[Opening WORKING DATA section]
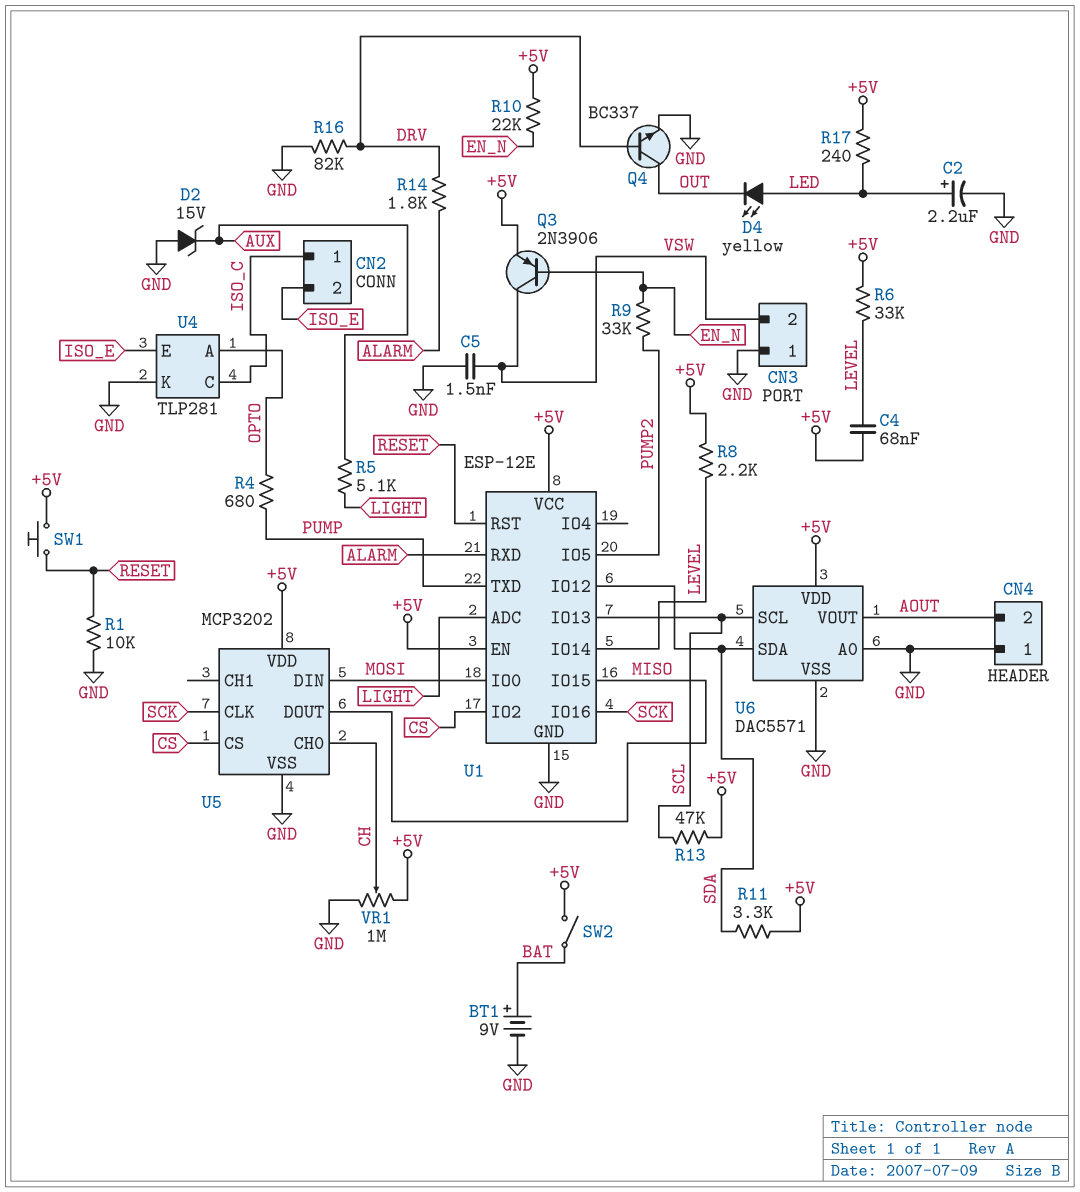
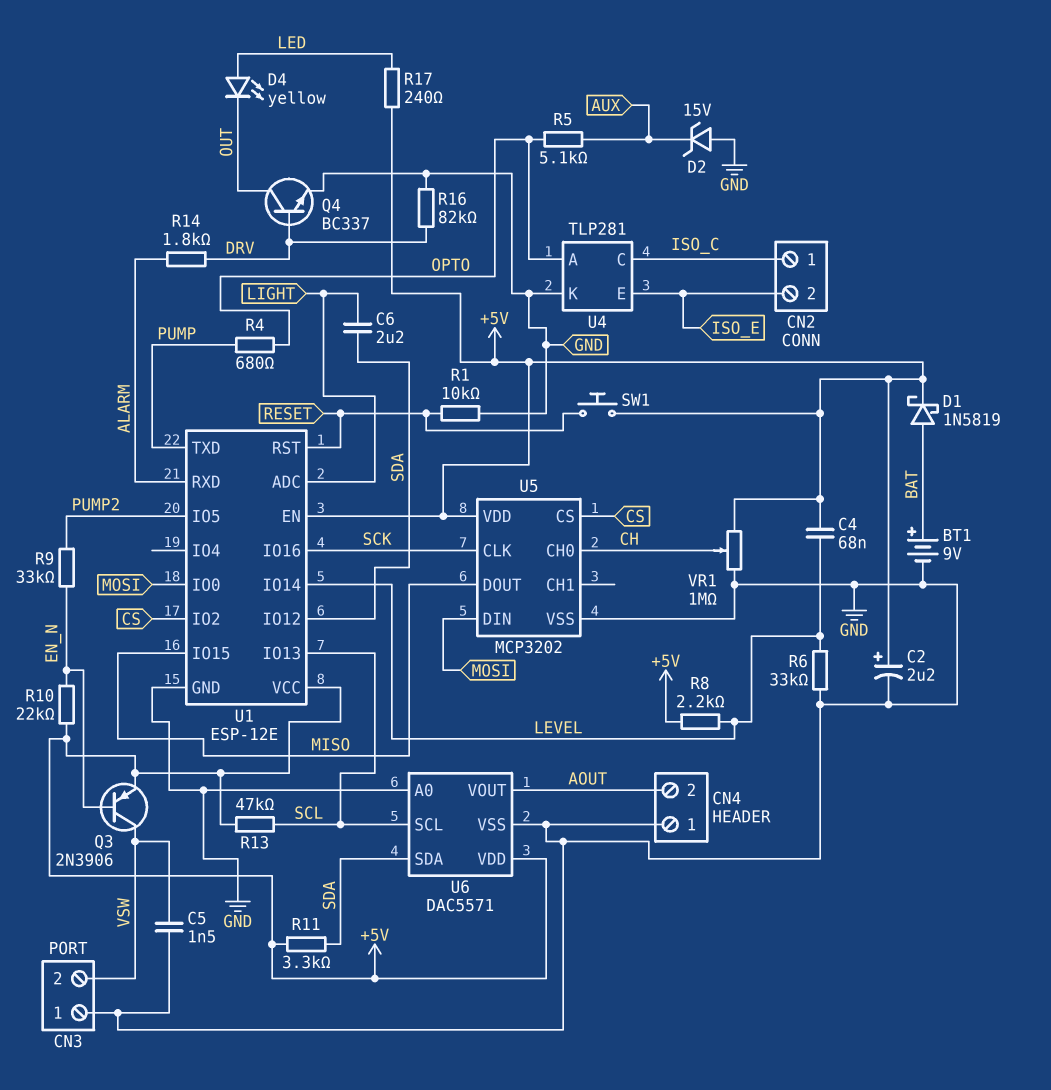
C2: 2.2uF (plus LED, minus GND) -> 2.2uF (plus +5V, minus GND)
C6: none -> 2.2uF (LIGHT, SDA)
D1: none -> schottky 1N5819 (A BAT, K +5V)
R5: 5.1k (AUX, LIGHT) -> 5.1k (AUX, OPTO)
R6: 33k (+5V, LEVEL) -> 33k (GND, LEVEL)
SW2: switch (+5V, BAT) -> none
[Closing WORKING DATA section]
EXERCISE INSTRUCTIONS: Copy the data word for word. Pictures do not go in the copy.

ANSWER FOR THIS EXERCISE:
C2: 2.2uF (plus LED, minus GND) -> 2.2uF (plus +5V, minus GND)
C6: none -> 2.2uF (LIGHT, SDA)
D1: none -> schottky 1N5819 (A BAT, K +5V)
R5: 5.1k (AUX, LIGHT) -> 5.1k (AUX, OPTO)
R6: 33k (+5V, LEVEL) -> 33k (GND, LEVEL)
SW2: switch (+5V, BAT) -> none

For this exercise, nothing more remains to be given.